* WORK TASK
Look through the material for lines with the word "left", and copy each one.

* INPUT FOR THIS TASK
::::::
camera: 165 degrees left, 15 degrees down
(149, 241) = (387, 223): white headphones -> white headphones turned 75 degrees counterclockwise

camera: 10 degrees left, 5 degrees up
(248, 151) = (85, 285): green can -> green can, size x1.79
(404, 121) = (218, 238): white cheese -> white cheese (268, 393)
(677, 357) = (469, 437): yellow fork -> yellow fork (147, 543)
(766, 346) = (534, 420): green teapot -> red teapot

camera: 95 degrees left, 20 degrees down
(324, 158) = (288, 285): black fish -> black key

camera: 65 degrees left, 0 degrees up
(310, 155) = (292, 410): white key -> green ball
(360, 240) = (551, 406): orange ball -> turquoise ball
::::::
* SOLUTION FOR THIS TASK
camera: 165 degrees left, 15 degrees down
camera: 10 degrees left, 5 degrees up
camera: 95 degrees left, 20 degrees down
camera: 65 degrees left, 0 degrees up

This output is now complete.